=== EXERCISE OBJECTIVE ===
Tally the lines in the data below where the word "pentagon" appears, and give the tally alone.
───
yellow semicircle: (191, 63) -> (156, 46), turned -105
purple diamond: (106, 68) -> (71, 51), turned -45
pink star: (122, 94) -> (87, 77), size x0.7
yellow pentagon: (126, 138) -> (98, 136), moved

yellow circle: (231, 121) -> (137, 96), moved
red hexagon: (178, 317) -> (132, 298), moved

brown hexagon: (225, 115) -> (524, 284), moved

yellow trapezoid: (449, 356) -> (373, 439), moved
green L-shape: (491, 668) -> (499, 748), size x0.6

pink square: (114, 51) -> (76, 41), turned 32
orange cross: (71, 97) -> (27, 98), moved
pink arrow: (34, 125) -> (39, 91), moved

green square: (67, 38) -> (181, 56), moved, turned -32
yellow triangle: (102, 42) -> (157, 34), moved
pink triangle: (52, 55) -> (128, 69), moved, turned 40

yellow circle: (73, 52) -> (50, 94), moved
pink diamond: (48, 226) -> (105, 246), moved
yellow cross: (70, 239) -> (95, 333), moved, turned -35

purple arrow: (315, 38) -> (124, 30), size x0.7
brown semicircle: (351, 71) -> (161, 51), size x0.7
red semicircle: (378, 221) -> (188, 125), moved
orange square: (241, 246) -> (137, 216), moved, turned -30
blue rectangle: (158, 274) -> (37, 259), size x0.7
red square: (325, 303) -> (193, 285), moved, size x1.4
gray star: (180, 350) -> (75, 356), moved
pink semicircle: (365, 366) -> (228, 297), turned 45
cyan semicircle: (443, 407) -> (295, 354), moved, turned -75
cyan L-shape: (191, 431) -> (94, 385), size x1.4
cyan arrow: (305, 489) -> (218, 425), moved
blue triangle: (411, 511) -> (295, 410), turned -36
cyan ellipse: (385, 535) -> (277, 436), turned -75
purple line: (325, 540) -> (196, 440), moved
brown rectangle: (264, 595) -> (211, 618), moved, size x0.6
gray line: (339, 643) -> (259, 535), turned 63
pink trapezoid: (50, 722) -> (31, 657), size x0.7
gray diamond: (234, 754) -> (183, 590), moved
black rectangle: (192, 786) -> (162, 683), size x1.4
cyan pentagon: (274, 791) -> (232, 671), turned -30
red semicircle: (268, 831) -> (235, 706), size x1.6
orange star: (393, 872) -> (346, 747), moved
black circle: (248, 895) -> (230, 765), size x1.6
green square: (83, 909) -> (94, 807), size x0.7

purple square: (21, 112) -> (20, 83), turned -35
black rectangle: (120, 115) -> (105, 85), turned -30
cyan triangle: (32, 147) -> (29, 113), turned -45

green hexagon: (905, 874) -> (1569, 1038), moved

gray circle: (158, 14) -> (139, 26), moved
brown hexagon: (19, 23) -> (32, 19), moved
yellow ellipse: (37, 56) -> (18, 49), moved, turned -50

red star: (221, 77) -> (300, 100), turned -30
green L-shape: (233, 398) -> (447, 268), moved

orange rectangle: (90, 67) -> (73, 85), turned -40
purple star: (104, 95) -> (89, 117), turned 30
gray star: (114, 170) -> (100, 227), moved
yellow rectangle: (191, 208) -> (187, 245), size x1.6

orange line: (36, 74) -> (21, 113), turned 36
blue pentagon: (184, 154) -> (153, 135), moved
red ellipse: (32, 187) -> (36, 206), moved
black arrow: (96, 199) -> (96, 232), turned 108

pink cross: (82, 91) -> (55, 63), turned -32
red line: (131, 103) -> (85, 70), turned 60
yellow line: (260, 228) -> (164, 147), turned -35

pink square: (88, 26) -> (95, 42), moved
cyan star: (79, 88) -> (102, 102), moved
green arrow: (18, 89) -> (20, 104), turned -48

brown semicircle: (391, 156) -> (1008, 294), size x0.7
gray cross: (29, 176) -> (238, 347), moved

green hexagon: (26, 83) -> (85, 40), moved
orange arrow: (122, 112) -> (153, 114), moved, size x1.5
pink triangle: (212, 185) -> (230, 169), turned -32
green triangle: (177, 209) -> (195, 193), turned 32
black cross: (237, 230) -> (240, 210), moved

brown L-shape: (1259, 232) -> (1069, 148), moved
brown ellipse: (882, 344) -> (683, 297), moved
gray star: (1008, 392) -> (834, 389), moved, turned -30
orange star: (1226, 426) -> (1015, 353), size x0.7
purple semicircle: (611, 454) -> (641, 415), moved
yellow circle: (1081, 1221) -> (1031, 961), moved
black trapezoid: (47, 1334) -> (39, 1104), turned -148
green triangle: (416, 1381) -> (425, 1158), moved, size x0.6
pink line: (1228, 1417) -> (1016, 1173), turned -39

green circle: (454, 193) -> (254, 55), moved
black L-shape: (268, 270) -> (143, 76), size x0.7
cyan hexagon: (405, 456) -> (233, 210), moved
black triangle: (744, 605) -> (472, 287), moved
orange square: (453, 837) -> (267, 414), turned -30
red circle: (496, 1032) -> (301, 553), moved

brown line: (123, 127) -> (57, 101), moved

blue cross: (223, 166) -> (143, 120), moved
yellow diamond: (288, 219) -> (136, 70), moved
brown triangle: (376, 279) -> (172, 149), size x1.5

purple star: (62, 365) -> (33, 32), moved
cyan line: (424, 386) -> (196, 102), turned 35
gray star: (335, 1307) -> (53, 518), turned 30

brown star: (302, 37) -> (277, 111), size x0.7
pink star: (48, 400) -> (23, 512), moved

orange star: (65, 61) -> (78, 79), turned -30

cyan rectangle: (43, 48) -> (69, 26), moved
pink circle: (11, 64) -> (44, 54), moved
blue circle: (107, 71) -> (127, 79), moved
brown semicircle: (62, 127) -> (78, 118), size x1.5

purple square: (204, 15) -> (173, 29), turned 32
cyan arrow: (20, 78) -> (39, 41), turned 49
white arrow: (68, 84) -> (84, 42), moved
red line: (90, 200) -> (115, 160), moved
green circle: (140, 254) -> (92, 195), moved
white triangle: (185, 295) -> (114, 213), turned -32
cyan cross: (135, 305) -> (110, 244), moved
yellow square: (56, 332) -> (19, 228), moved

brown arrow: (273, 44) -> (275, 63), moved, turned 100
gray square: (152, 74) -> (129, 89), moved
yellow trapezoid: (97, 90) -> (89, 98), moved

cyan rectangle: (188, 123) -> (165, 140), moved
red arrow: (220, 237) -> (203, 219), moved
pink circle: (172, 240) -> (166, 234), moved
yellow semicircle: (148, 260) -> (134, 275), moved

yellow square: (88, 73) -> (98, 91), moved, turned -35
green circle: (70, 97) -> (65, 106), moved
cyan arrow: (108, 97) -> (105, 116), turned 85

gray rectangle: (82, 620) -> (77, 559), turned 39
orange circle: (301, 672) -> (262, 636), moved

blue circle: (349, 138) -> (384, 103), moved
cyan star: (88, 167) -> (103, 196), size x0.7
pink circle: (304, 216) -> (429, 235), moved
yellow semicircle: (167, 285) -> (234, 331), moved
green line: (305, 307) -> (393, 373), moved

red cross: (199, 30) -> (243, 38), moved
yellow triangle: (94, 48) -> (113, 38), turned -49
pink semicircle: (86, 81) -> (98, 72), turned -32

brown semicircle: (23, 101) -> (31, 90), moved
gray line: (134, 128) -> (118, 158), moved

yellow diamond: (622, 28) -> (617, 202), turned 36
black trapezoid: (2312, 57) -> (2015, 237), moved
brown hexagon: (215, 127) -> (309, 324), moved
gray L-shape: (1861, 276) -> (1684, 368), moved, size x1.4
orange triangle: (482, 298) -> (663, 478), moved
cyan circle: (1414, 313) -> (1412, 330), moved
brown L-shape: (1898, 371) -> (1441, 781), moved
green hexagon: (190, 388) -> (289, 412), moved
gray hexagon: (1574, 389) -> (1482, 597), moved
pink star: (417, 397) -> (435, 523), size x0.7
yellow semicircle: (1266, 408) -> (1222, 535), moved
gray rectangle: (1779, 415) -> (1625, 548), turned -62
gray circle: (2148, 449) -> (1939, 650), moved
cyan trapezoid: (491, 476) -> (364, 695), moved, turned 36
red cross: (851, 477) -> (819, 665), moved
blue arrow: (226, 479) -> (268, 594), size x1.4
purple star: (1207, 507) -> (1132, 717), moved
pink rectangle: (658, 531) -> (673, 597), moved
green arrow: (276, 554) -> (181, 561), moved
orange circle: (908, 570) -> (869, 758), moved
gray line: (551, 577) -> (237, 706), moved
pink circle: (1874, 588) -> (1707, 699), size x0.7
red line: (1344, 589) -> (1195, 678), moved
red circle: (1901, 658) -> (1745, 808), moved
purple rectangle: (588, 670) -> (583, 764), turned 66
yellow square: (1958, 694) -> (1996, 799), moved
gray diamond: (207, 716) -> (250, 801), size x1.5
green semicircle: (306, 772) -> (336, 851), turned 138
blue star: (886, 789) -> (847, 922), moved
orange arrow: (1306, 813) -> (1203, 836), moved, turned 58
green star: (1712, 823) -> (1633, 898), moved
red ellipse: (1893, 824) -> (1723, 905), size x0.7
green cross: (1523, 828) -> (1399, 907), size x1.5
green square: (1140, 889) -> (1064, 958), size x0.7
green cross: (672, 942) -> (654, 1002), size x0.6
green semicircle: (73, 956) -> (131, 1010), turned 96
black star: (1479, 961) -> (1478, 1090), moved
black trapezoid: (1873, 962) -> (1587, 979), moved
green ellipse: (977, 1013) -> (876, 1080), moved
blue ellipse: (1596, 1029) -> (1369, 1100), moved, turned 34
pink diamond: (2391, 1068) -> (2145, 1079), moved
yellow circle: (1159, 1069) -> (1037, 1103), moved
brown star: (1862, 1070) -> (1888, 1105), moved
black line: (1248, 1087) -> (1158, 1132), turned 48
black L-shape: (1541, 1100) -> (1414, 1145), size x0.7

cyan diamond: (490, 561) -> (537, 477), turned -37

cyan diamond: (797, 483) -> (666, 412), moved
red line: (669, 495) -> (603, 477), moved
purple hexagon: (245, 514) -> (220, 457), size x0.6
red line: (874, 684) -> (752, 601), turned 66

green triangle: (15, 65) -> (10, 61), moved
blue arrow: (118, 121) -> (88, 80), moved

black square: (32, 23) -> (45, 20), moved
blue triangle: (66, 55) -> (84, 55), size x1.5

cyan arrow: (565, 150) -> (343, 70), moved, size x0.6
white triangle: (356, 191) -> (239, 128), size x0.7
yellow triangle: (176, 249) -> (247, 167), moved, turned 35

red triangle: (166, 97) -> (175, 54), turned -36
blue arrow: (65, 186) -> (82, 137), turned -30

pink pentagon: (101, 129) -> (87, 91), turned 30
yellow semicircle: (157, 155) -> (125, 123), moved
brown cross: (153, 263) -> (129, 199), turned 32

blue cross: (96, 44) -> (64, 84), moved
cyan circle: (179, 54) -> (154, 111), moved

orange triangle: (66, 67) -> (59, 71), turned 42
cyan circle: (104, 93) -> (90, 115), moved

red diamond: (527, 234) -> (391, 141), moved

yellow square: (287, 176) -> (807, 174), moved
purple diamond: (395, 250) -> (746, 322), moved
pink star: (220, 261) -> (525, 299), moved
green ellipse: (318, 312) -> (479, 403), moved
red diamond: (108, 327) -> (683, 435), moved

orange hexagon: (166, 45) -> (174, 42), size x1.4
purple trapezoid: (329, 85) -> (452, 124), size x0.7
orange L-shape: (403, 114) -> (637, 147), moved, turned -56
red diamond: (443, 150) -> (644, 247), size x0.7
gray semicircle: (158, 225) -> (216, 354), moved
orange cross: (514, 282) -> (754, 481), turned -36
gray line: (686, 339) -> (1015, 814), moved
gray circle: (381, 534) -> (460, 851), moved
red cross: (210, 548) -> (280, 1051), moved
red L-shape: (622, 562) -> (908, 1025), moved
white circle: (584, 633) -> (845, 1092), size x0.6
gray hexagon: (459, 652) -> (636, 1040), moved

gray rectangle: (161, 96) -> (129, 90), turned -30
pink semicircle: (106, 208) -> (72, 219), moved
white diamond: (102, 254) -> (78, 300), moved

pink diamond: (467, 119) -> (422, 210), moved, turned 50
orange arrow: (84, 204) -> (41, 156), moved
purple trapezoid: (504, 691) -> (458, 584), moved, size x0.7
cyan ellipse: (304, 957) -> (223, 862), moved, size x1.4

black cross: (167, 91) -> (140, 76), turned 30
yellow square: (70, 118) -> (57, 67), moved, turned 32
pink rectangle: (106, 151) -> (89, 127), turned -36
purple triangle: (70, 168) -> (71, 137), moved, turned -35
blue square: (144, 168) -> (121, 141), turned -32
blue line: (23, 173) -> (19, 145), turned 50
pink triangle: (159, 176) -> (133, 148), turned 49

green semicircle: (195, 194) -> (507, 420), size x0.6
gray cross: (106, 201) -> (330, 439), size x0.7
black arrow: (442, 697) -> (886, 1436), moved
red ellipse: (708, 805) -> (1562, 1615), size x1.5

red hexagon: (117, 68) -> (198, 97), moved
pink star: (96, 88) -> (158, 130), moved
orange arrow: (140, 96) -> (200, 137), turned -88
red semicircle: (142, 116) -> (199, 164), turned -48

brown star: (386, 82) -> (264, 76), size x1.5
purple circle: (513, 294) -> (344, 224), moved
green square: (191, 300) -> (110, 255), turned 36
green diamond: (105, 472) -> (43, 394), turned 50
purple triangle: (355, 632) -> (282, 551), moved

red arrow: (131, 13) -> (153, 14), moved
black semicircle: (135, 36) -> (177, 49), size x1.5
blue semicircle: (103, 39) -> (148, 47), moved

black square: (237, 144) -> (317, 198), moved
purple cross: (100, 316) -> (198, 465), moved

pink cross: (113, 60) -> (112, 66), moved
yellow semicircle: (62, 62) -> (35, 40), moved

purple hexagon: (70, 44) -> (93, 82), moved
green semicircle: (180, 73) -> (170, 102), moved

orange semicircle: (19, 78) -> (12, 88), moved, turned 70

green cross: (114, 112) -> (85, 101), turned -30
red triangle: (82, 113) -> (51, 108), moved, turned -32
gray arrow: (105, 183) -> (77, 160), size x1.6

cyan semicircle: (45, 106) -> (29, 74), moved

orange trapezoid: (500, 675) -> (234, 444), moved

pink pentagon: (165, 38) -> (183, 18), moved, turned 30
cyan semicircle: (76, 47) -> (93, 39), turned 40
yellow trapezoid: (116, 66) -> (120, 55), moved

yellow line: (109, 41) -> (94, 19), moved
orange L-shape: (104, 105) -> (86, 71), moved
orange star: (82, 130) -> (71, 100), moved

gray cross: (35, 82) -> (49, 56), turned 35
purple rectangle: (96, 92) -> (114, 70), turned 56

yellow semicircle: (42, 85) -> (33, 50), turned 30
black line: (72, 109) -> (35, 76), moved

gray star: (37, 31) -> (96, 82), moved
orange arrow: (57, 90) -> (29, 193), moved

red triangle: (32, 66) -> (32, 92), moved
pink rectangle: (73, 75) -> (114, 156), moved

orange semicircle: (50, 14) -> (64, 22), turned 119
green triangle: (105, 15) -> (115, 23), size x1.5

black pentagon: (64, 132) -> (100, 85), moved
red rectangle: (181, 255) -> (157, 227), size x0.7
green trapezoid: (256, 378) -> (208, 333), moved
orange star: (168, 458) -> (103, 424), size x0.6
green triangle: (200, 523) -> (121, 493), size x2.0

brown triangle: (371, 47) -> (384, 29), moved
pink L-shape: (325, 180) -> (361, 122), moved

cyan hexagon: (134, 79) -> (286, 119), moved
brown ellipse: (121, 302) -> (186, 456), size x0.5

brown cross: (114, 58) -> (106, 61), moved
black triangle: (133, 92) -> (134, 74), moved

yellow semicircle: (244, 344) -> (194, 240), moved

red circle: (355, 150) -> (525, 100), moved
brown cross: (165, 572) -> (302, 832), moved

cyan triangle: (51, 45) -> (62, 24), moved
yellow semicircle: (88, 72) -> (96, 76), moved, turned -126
───
=== YOUR SOLUTION ===
6